(Records excerpted from a collection)
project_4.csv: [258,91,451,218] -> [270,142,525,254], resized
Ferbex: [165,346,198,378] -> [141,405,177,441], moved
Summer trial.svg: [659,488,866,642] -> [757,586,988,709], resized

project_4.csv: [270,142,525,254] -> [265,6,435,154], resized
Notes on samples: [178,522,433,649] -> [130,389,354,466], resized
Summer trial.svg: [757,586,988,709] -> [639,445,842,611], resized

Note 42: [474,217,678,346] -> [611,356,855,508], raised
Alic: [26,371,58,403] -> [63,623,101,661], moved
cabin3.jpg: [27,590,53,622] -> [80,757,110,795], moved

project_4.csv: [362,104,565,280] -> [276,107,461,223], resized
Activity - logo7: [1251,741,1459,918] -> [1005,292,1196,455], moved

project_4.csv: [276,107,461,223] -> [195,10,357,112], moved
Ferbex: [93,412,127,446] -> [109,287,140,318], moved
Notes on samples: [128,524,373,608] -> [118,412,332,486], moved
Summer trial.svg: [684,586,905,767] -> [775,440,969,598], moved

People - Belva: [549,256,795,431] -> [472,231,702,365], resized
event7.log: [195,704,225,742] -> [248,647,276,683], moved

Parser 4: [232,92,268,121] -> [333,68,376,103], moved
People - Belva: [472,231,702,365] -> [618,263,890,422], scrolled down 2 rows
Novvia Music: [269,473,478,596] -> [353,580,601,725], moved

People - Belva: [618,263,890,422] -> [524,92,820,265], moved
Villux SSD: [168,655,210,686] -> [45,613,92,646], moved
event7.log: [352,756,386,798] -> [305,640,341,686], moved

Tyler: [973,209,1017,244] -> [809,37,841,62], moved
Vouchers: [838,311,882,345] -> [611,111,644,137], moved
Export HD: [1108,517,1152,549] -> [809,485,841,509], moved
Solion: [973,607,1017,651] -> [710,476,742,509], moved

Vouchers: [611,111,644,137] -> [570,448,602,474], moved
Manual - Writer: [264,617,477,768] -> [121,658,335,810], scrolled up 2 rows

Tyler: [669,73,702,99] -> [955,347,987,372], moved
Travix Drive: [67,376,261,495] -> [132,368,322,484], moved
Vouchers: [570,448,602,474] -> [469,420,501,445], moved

Exercise description
Write the records out once more, word for word.

Problem solution
project_4.csv: [258,91,451,218] -> [270,142,525,254], resized
Ferbex: [165,346,198,378] -> [141,405,177,441], moved
Summer trial.svg: [659,488,866,642] -> [757,586,988,709], resized

project_4.csv: [270,142,525,254] -> [265,6,435,154], resized
Notes on samples: [178,522,433,649] -> [130,389,354,466], resized
Summer trial.svg: [757,586,988,709] -> [639,445,842,611], resized

Note 42: [474,217,678,346] -> [611,356,855,508], raised
Alic: [26,371,58,403] -> [63,623,101,661], moved
cabin3.jpg: [27,590,53,622] -> [80,757,110,795], moved

project_4.csv: [362,104,565,280] -> [276,107,461,223], resized
Activity - logo7: [1251,741,1459,918] -> [1005,292,1196,455], moved

project_4.csv: [276,107,461,223] -> [195,10,357,112], moved
Ferbex: [93,412,127,446] -> [109,287,140,318], moved
Notes on samples: [128,524,373,608] -> [118,412,332,486], moved
Summer trial.svg: [684,586,905,767] -> [775,440,969,598], moved

People - Belva: [549,256,795,431] -> [472,231,702,365], resized
event7.log: [195,704,225,742] -> [248,647,276,683], moved

Parser 4: [232,92,268,121] -> [333,68,376,103], moved
People - Belva: [472,231,702,365] -> [618,263,890,422], scrolled down 2 rows
Novvia Music: [269,473,478,596] -> [353,580,601,725], moved

People - Belva: [618,263,890,422] -> [524,92,820,265], moved
Villux SSD: [168,655,210,686] -> [45,613,92,646], moved
event7.log: [352,756,386,798] -> [305,640,341,686], moved

Tyler: [973,209,1017,244] -> [809,37,841,62], moved
Vouchers: [838,311,882,345] -> [611,111,644,137], moved
Export HD: [1108,517,1152,549] -> [809,485,841,509], moved
Solion: [973,607,1017,651] -> [710,476,742,509], moved

Vouchers: [611,111,644,137] -> [570,448,602,474], moved
Manual - Writer: [264,617,477,768] -> [121,658,335,810], scrolled up 2 rows

Tyler: [669,73,702,99] -> [955,347,987,372], moved
Travix Drive: [67,376,261,495] -> [132,368,322,484], moved
Vouchers: [570,448,602,474] -> [469,420,501,445], moved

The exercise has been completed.